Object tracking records
--

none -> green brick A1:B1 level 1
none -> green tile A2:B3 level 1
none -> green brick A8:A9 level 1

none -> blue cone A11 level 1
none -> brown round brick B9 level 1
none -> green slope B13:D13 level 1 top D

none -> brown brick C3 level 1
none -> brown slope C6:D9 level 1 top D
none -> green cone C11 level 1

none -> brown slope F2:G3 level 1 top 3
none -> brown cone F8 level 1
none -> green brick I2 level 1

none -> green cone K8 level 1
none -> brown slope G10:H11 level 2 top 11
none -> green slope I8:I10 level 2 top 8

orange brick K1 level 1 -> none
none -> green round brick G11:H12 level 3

--

What is required
The answer should be exactly the lines from the one that contains "none -> brown slope F2:G3 level 1 top 3" through the end of the entries, both ends included, and nothing besides.

Task answer
none -> brown slope F2:G3 level 1 top 3
none -> brown cone F8 level 1
none -> green brick I2 level 1

none -> green cone K8 level 1
none -> brown slope G10:H11 level 2 top 11
none -> green slope I8:I10 level 2 top 8

orange brick K1 level 1 -> none
none -> green round brick G11:H12 level 3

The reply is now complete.